Your instructions: The stretch wanted below opens at the line containing "camera: 35 degrees left, 5 degrees up" and closes at the line containing "(168, 492) = (527, 190): orange pawn -> none". Please return it exactly, with no other lines.

____________________

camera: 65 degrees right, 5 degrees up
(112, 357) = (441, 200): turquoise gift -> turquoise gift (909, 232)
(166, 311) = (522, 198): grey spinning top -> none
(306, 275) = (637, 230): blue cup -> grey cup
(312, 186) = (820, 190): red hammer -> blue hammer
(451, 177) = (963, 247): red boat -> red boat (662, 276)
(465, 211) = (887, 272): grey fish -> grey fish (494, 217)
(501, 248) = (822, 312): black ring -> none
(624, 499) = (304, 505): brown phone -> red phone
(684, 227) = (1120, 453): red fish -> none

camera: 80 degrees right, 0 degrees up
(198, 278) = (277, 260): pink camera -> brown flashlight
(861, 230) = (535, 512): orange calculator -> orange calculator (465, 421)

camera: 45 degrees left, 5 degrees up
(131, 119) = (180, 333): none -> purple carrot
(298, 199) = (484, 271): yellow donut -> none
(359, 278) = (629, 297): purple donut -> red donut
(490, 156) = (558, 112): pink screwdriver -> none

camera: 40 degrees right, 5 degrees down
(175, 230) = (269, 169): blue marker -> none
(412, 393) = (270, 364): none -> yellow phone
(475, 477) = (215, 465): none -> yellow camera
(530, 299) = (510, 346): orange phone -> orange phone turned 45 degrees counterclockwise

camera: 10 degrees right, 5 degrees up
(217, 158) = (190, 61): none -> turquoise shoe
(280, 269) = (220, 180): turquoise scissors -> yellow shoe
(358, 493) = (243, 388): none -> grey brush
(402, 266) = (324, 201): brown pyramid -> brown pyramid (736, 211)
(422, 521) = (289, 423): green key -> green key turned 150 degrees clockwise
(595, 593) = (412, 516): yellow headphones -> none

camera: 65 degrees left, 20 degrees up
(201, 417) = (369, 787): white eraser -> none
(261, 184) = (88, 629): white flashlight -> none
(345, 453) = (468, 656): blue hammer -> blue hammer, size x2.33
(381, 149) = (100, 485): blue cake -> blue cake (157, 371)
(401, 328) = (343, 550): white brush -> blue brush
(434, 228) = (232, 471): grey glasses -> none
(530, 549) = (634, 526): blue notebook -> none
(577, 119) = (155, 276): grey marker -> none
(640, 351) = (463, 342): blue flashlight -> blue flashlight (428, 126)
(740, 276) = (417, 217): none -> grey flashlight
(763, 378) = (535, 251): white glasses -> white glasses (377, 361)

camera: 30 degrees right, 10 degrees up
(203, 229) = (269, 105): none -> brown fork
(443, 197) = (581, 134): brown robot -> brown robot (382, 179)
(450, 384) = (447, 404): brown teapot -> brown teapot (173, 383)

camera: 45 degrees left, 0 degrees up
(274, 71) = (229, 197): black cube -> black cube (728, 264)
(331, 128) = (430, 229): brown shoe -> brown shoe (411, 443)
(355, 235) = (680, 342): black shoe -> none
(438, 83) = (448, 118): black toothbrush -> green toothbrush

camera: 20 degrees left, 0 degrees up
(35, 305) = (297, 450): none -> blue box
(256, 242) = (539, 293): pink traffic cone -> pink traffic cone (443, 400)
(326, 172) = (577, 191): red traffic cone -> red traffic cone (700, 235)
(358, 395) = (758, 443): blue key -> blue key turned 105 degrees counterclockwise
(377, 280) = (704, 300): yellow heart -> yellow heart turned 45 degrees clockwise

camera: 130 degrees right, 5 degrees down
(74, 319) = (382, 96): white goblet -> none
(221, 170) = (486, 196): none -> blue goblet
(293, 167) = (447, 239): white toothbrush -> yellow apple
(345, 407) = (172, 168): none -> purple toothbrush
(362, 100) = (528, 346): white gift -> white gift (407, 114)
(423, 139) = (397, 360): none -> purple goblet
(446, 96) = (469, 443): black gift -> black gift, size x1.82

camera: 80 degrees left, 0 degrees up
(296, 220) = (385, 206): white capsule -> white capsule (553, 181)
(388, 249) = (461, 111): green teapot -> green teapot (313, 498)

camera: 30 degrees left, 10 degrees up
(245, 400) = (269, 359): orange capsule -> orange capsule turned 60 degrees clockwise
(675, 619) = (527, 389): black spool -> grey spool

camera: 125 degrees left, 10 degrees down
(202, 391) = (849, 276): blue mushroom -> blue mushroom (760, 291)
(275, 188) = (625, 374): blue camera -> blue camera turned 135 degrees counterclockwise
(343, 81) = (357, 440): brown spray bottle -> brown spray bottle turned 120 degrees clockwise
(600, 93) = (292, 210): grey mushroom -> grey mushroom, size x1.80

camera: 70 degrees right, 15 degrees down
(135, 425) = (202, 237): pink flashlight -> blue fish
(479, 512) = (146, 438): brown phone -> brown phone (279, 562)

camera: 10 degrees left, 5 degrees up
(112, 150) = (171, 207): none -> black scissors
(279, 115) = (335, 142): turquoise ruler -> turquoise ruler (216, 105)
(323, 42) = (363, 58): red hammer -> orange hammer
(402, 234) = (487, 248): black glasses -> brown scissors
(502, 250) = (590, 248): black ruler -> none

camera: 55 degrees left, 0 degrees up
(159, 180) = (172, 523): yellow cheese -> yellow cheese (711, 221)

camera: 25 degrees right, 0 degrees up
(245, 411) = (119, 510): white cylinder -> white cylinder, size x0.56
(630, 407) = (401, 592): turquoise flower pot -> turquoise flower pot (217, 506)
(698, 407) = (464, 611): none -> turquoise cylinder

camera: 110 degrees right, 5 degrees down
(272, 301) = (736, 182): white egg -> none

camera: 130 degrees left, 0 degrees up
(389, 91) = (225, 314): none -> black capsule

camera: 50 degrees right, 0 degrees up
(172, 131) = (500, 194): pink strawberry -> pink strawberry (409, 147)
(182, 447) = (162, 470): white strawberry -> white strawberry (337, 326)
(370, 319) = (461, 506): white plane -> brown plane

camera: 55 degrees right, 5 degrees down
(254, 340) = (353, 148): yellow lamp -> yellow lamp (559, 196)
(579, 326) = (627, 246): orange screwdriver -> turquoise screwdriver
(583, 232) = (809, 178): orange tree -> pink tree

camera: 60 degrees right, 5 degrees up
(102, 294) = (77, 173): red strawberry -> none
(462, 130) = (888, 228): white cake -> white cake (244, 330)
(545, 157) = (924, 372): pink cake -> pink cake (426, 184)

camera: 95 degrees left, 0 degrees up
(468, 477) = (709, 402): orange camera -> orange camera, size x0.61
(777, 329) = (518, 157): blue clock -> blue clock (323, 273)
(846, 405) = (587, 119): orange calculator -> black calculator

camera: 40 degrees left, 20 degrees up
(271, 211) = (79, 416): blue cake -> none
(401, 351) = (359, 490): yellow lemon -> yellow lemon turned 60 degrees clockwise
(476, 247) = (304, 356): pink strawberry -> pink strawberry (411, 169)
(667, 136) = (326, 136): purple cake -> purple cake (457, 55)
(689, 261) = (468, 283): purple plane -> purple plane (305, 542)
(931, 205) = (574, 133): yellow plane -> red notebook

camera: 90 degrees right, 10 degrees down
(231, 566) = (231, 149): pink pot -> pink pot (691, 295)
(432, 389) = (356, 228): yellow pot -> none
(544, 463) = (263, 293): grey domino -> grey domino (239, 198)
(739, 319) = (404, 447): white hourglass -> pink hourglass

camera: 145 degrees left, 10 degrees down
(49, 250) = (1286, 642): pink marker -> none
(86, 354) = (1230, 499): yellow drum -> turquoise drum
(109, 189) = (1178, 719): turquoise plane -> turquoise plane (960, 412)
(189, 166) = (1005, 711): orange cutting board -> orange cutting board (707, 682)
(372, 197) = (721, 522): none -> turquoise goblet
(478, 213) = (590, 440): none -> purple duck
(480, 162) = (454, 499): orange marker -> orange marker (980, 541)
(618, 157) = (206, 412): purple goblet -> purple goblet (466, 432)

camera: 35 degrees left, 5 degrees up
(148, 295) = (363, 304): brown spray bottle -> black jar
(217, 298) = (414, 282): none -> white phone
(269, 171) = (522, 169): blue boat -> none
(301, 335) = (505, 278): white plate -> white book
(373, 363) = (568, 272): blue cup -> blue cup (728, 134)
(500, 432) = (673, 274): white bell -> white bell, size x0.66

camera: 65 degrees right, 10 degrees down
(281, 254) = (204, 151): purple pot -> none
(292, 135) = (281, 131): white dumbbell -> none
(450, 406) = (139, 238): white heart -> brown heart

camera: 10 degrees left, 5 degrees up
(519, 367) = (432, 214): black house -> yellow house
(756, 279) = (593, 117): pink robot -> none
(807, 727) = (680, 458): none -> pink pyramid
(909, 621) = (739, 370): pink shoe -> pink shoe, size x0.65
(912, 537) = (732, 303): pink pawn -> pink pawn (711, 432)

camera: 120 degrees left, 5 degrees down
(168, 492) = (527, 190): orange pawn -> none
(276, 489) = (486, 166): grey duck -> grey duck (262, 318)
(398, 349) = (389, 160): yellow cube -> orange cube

____________________

Problem solution:
camera: 35 degrees left, 5 degrees up
(148, 295) = (363, 304): brown spray bottle -> black jar
(217, 298) = (414, 282): none -> white phone
(269, 171) = (522, 169): blue boat -> none
(301, 335) = (505, 278): white plate -> white book
(373, 363) = (568, 272): blue cup -> blue cup (728, 134)
(500, 432) = (673, 274): white bell -> white bell, size x0.66

camera: 65 degrees right, 10 degrees down
(281, 254) = (204, 151): purple pot -> none
(292, 135) = (281, 131): white dumbbell -> none
(450, 406) = (139, 238): white heart -> brown heart

camera: 10 degrees left, 5 degrees up
(519, 367) = (432, 214): black house -> yellow house
(756, 279) = (593, 117): pink robot -> none
(807, 727) = (680, 458): none -> pink pyramid
(909, 621) = (739, 370): pink shoe -> pink shoe, size x0.65
(912, 537) = (732, 303): pink pawn -> pink pawn (711, 432)

camera: 120 degrees left, 5 degrees down
(168, 492) = (527, 190): orange pawn -> none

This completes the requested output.